■ TASK OBJECTIVE:
Leave every picture out, and retype all the remaining records exactly.

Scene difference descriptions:
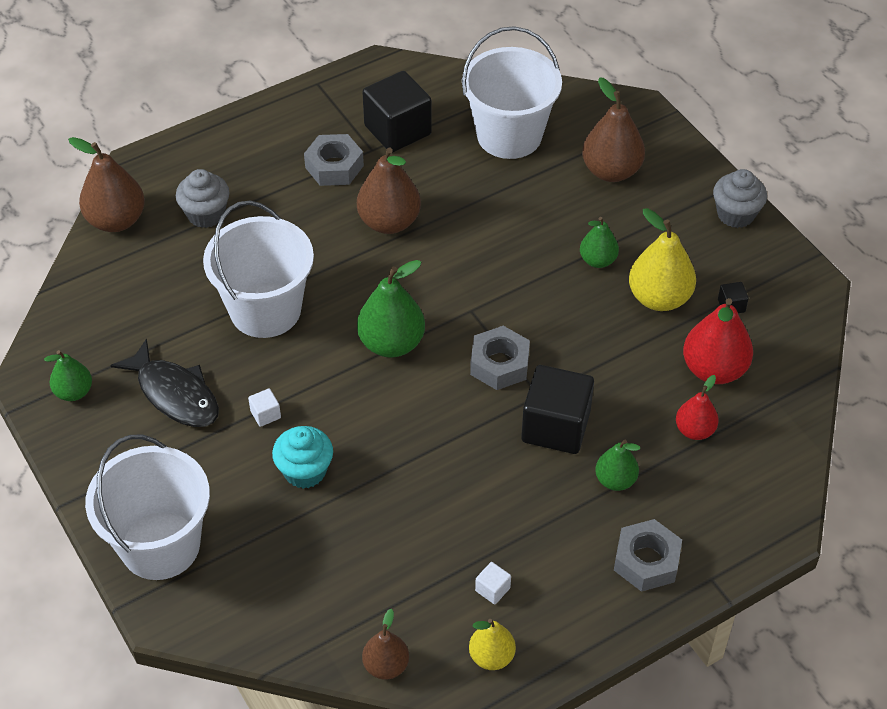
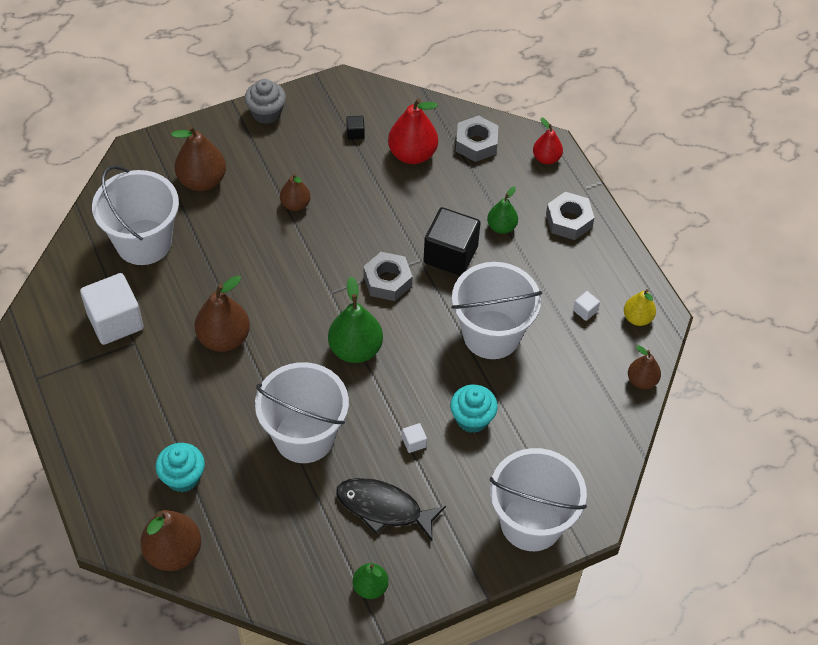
camera: 85 degrees left, 5 degrees up
(175, 394) = (384, 508): black fish -> black fish turned 120 degrees counterclockwise
(206, 214) = (183, 477): grey cupcake -> turquoise cupcake
(334, 166) = (148, 373): grey nut -> grey nut (476, 143)
(397, 130) = (115, 321): black cube -> white cube
(435, 482) = (491, 334): none -> white bucket
(598, 260) = (295, 204): green pear -> brown pear
(659, 298) = (340, 173): yellow pear -> none
(694, 430) = (464, 175): red pear -> red pear (546, 158)

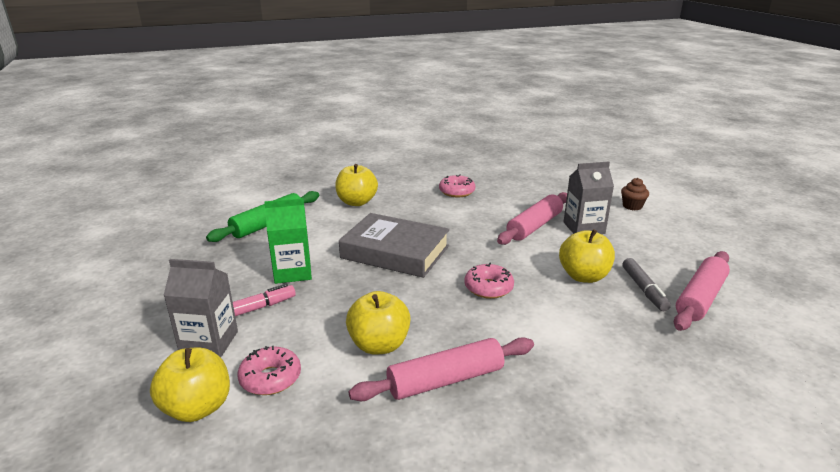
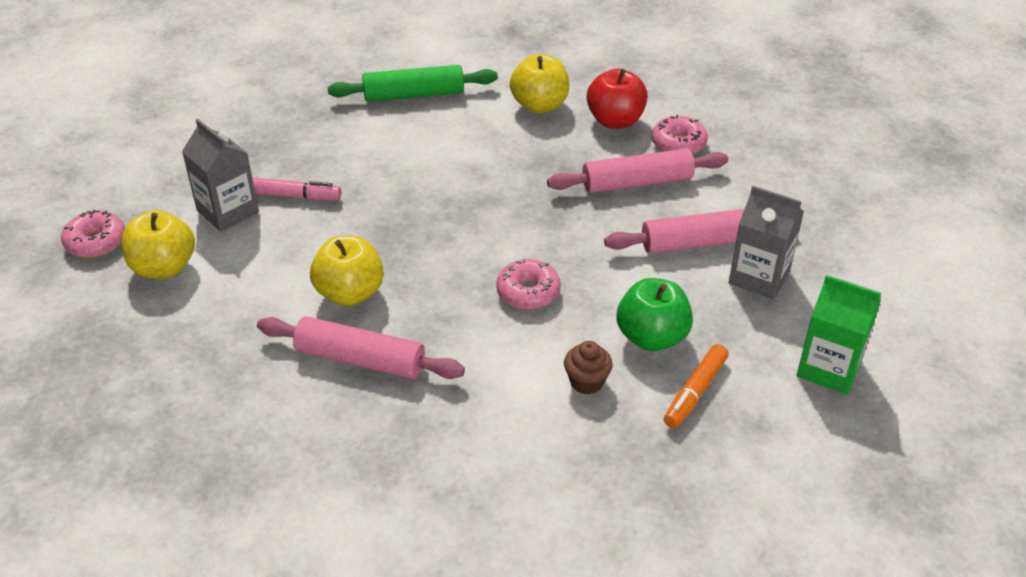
camera: 40 degrees right, 15 degrees up
(270, 378) = (236, 273): pink donut -> pink donut (96, 242)
(292, 272) = (369, 170): green carton -> green carton (829, 369)
(395, 252) = (494, 196): grey book -> none
(409, 194) = (615, 121): none -> red apple
(583, 276) = (652, 337): yellow apple -> green apple
(632, 206) = (885, 281): brown cupcake -> brown cupcake (586, 382)
(644, 289) = (695, 392): grey marker -> orange marker
(700, 298) = (744, 441): pink rolling pin -> pink rolling pin (637, 182)

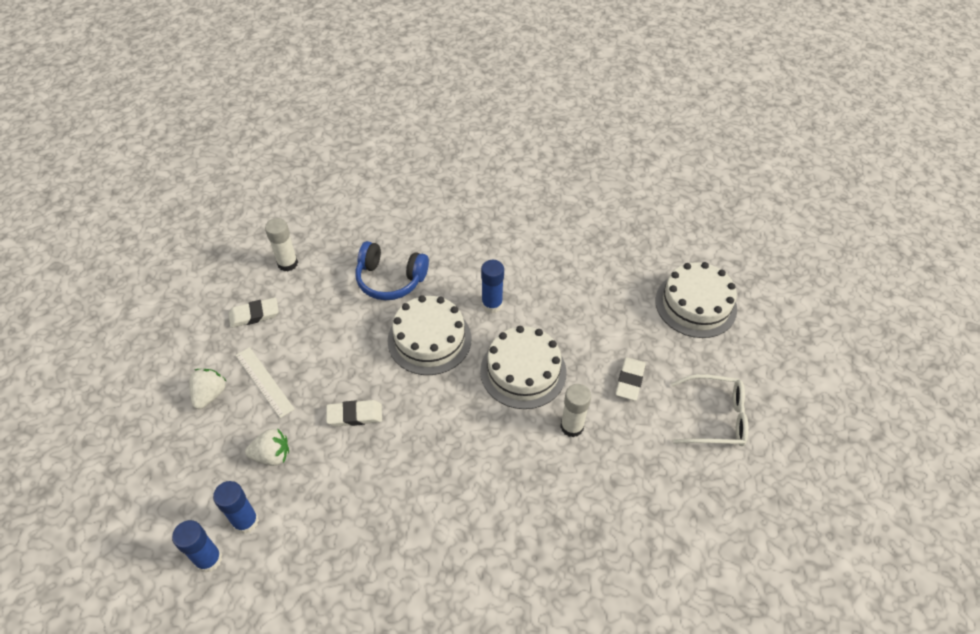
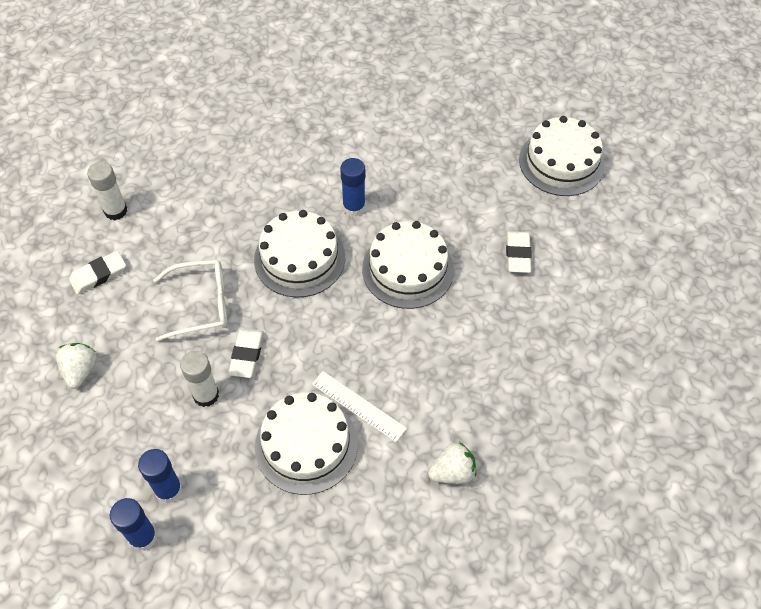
camera: 15 degrees left, 5 degrees up
(264, 381) = (136, 343): white ruler -> white ruler (358, 406)
(272, 455) = (172, 417): white strawberry -> white strawberry (452, 472)
(355, 415) = (246, 355): white eraser -> white eraser turned 60 degrees counterclockwise
(380, 512) = (306, 445): none -> white cake
(390, 279) = (236, 204): blue headphones -> none
(572, 426) = (474, 313): white glue stick -> white glue stick (206, 395)
(715, 417) = (611, 271): white glasses -> white glasses (202, 304)

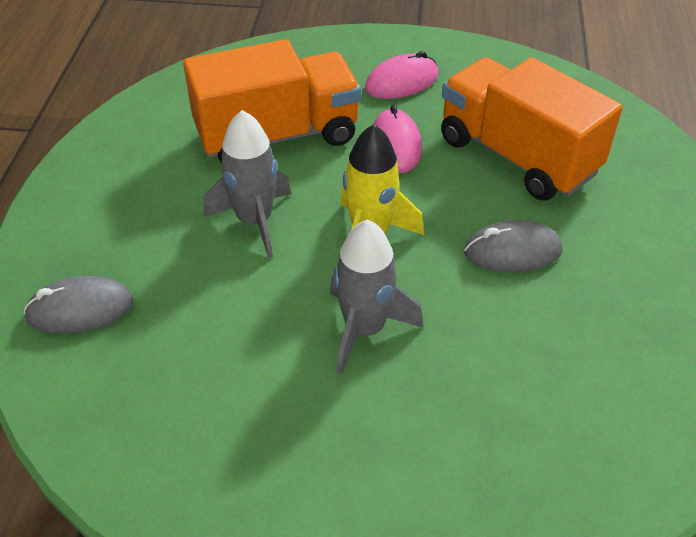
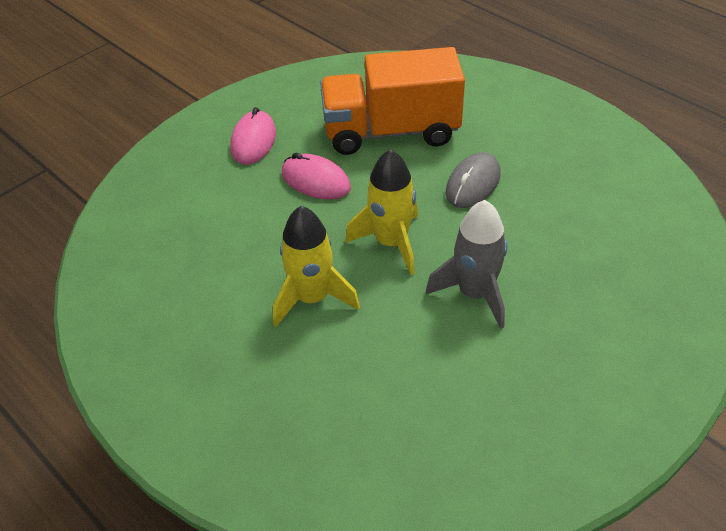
camera: 50 degrees left, 0 degrees up
(80, 309) = (301, 456): grey mouse -> none
(254, 221) = (312, 298): grey rocket -> yellow rocket
(277, 136) = (233, 237): orange truck -> none

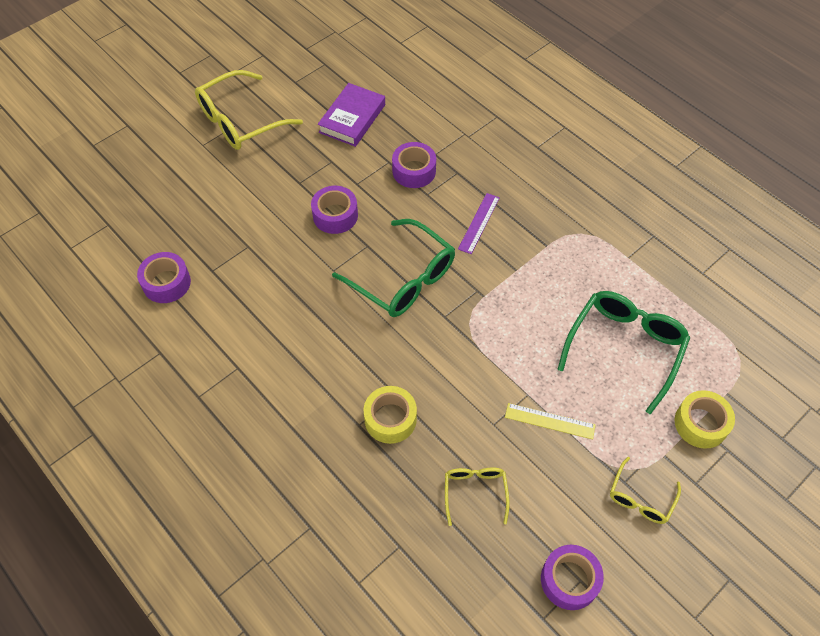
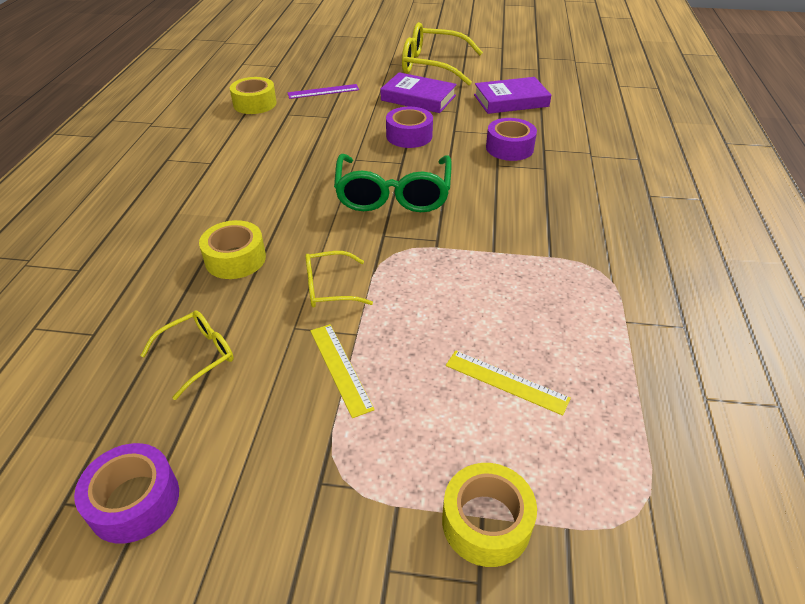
camera: 50 degrees right, 15 degrees down
(166, 283) = (254, 104): purple tape -> yellow tape
(284, 169) = (418, 98): none -> purple book
(479, 223) = (511, 204): purple ruler -> purple ruler (323, 91)
(625, 348) = (506, 381): green glasses -> yellow ruler
(640, 498) = (310, 514): yellow glasses -> yellow glasses (329, 288)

■ TASK OUTPUT:
camera: 85 degrees left, 5 degrees up
(175, 394) = (384, 508): black fish -> black fish turned 120 degrees counterclockwise
(206, 214) = (183, 477): grey cupcake -> turquoise cupcake
(334, 166) = (148, 373): grey nut -> grey nut (476, 143)
(397, 130) = (115, 321): black cube -> white cube
(435, 482) = (491, 334): none -> white bucket
(598, 260) = (295, 204): green pear -> brown pear
(659, 298) = (340, 173): yellow pear -> none
(694, 430) = (464, 175): red pear -> red pear (546, 158)

camera: 40 degrees right, 15 degrees up
(270, 378) = (236, 273): pink donut -> pink donut (96, 242)
(292, 272) = (369, 170): green carton -> green carton (829, 369)
(395, 252) = (494, 196): grey book -> none
(409, 194) = (615, 121): none -> red apple
(583, 276) = (652, 337): yellow apple -> green apple
(632, 206) = (885, 281): brown cupcake -> brown cupcake (586, 382)
(644, 289) = (695, 392): grey marker -> orange marker
(700, 298) = (744, 441): pink rolling pin -> pink rolling pin (637, 182)

camera: 15 degrees left, 5 degrees up
(264, 381) = (136, 343): white ruler -> white ruler (358, 406)
(272, 455) = (172, 417): white strawberry -> white strawberry (452, 472)
(355, 415) = (246, 355): white eraser -> white eraser turned 60 degrees counterclockwise
(380, 512) = (306, 445): none -> white cake
(390, 279) = (236, 204): blue headphones -> none
(572, 426) = (474, 313): white glue stick -> white glue stick (206, 395)
(715, 417) = (611, 271): white glasses -> white glasses (202, 304)

camera: 50 degrees left, 0 degrees up
(80, 309) = (301, 456): grey mouse -> none
(254, 221) = (312, 298): grey rocket -> yellow rocket
(277, 136) = (233, 237): orange truck -> none

camera: 50 degrees right, 15 degrees down
(166, 283) = (254, 104): purple tape -> yellow tape
(284, 169) = (418, 98): none -> purple book
(479, 223) = (511, 204): purple ruler -> purple ruler (323, 91)
(625, 348) = (506, 381): green glasses -> yellow ruler
(640, 498) = (310, 514): yellow glasses -> yellow glasses (329, 288)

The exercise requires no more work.